+++ RECORDS SUPPLIED +++
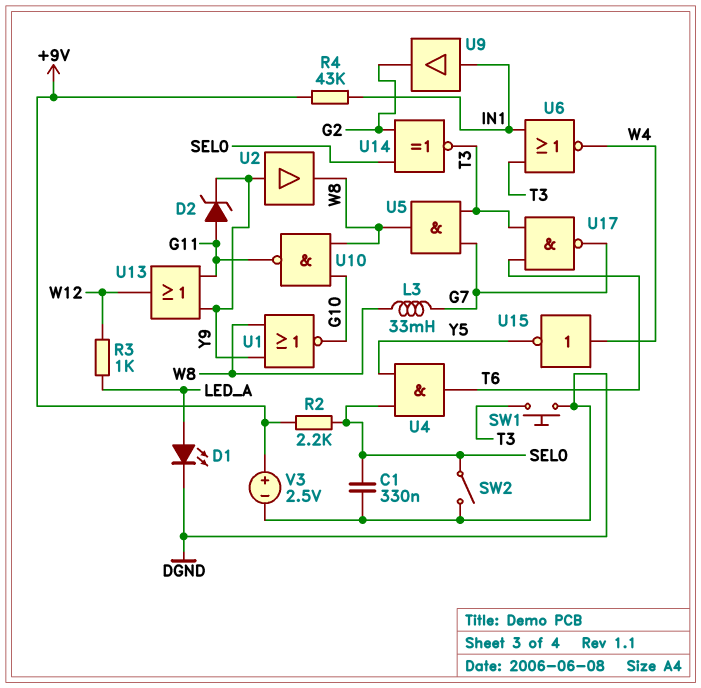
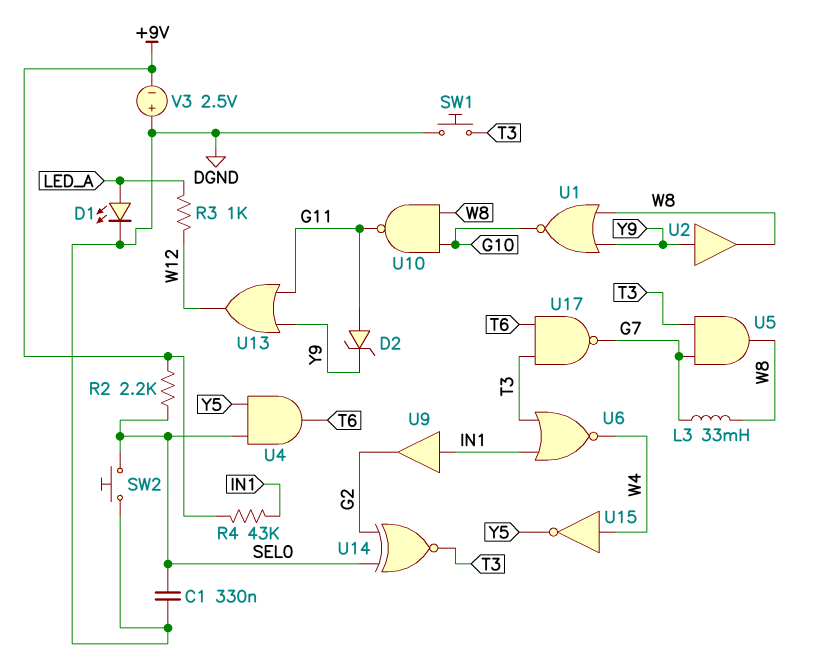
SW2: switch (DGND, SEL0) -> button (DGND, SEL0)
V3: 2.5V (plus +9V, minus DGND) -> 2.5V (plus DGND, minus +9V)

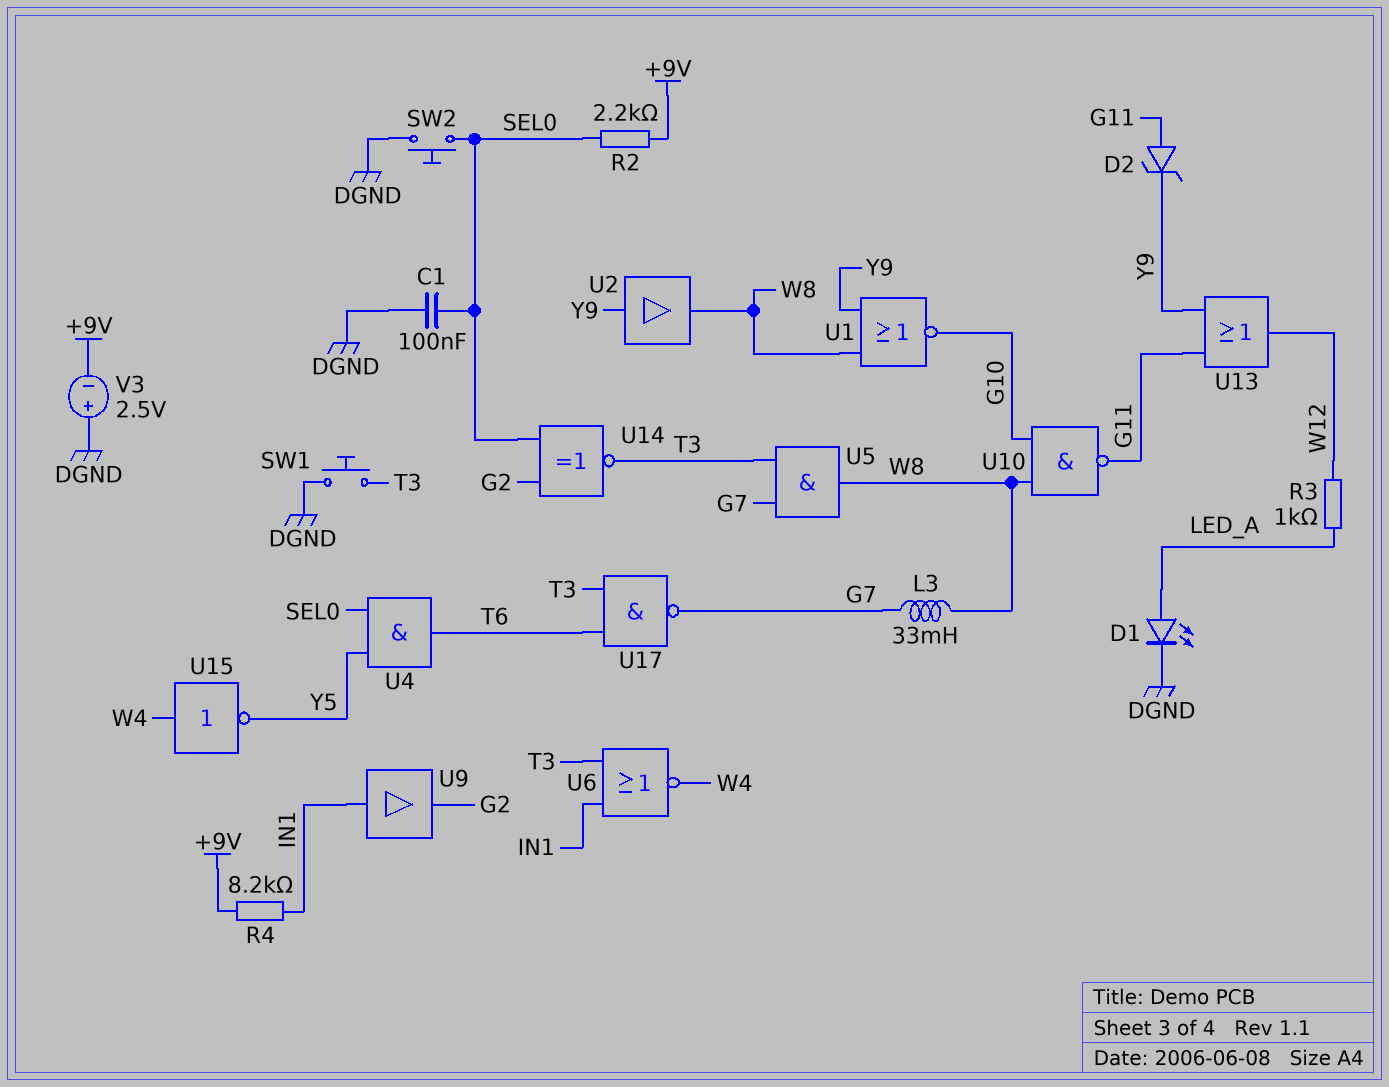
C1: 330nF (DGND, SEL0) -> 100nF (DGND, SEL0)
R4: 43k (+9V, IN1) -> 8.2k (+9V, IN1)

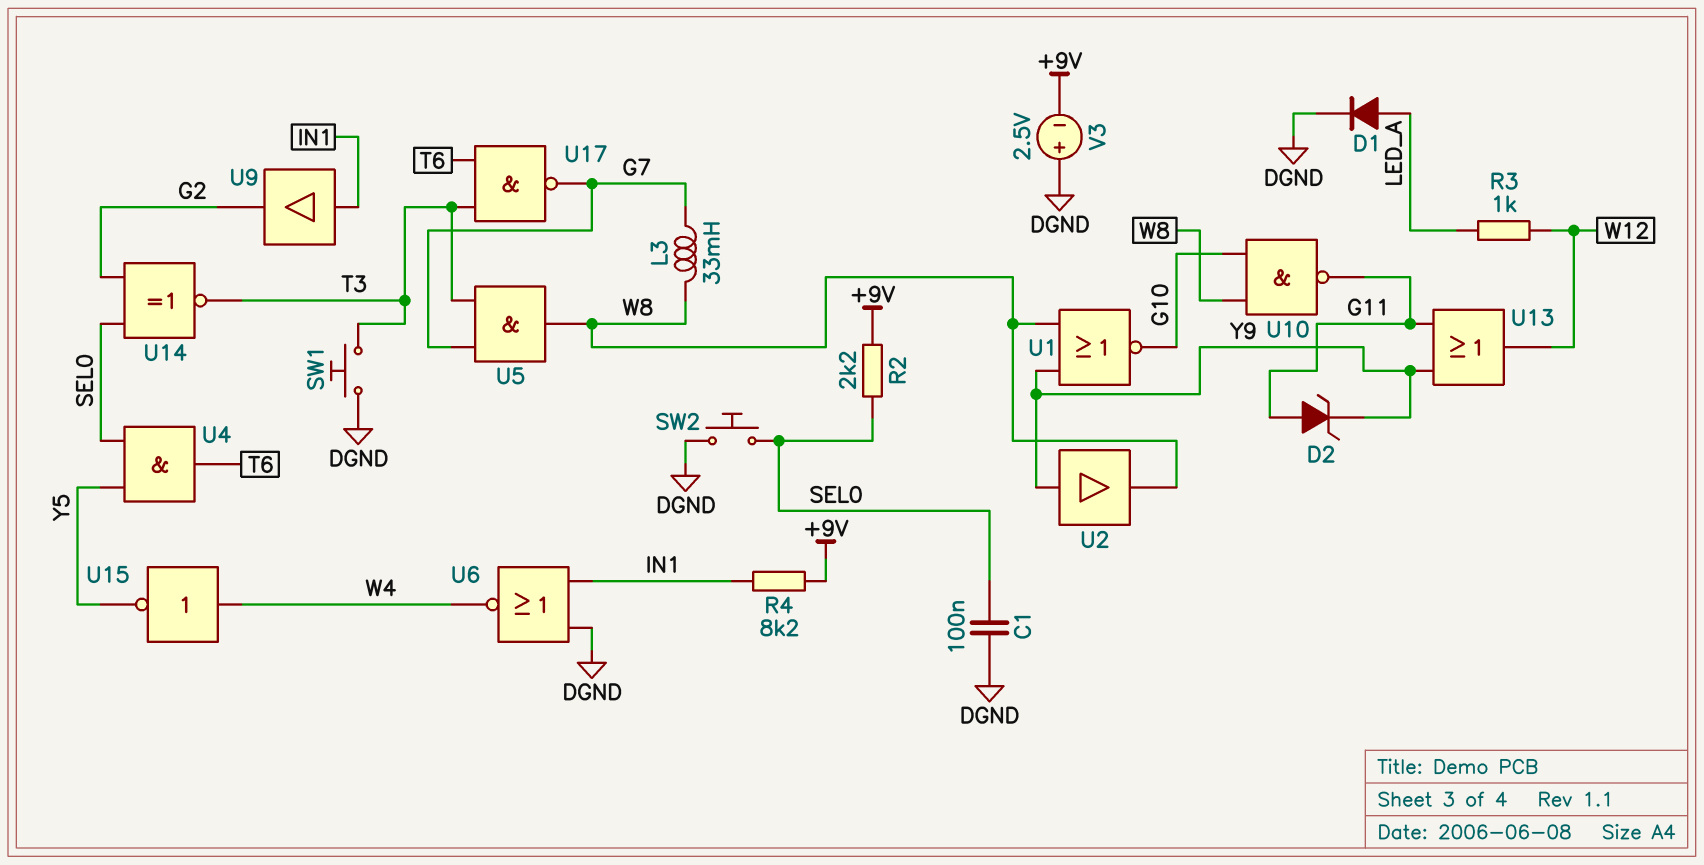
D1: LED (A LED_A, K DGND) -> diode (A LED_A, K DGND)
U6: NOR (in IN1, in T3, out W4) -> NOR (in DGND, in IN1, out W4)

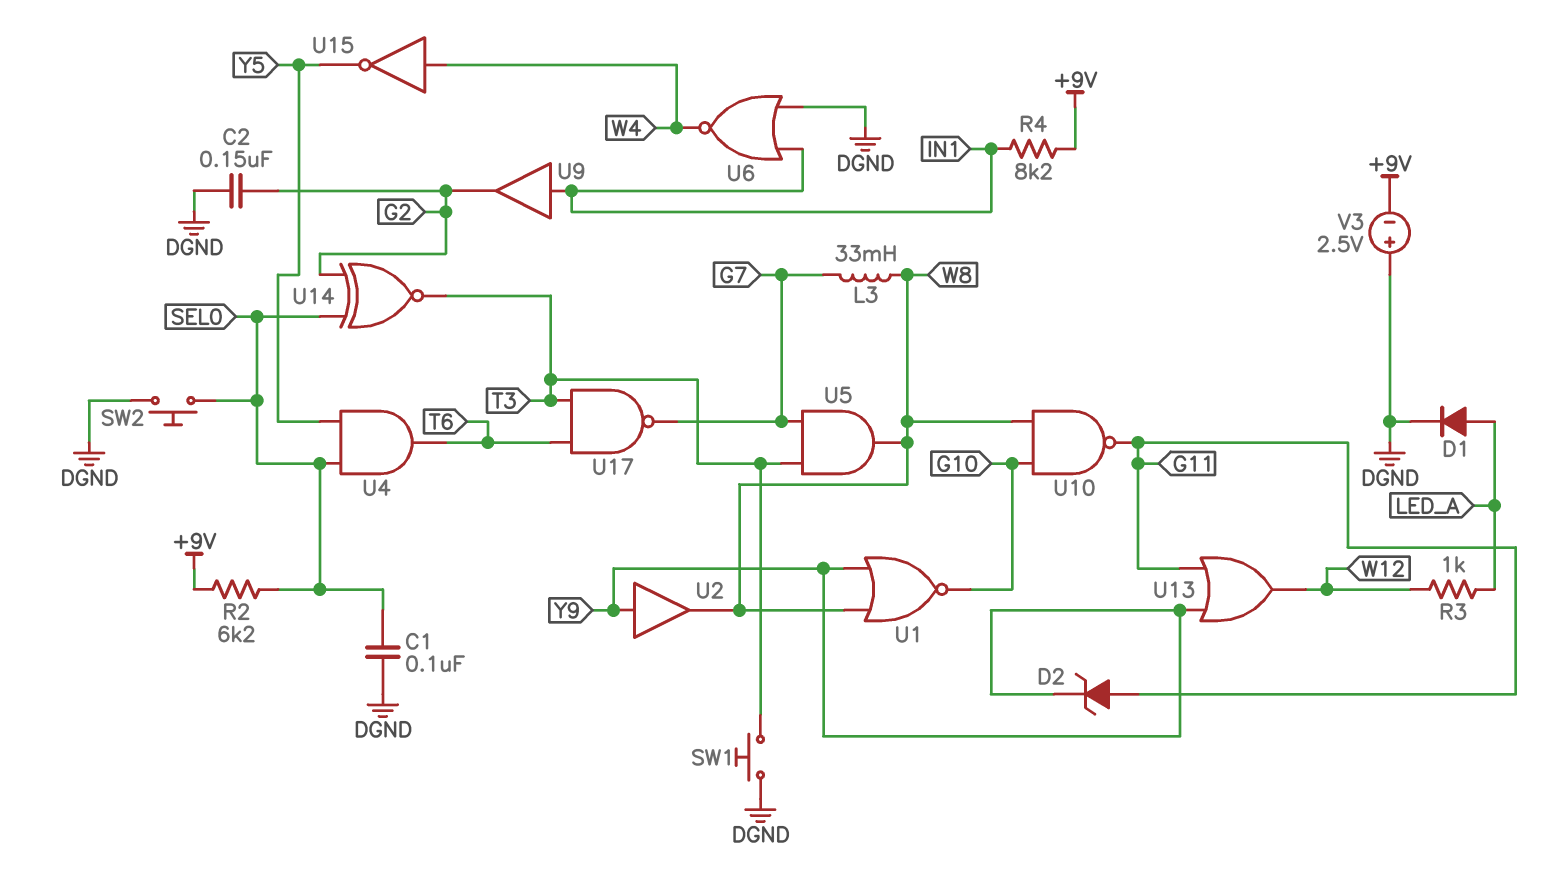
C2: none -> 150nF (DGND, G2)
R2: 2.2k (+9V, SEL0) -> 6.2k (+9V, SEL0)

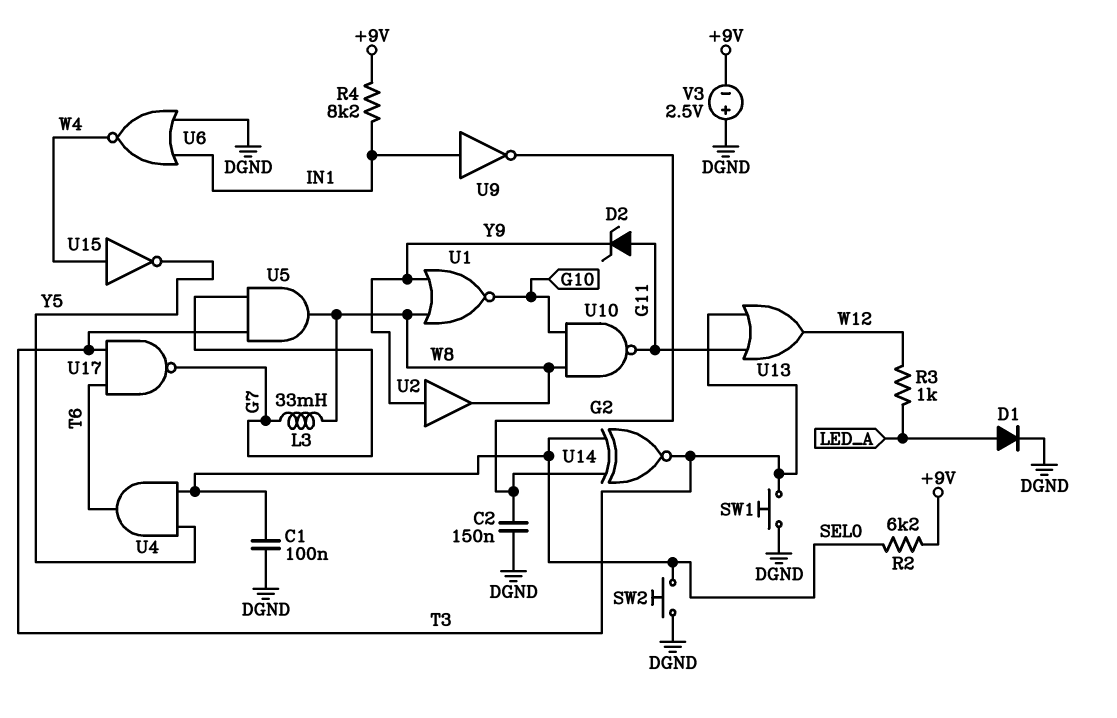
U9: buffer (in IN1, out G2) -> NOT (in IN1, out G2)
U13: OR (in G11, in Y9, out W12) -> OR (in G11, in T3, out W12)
+++
## [ABOUT THIS EXERCISE]
Only this range is to be output: the line that contains "U9: buffer (in" through the last line of the records above, both inclusive.

## [RESULT FOR THIS EXERCISE]
U9: buffer (in IN1, out G2) -> NOT (in IN1, out G2)
U13: OR (in G11, in Y9, out W12) -> OR (in G11, in T3, out W12)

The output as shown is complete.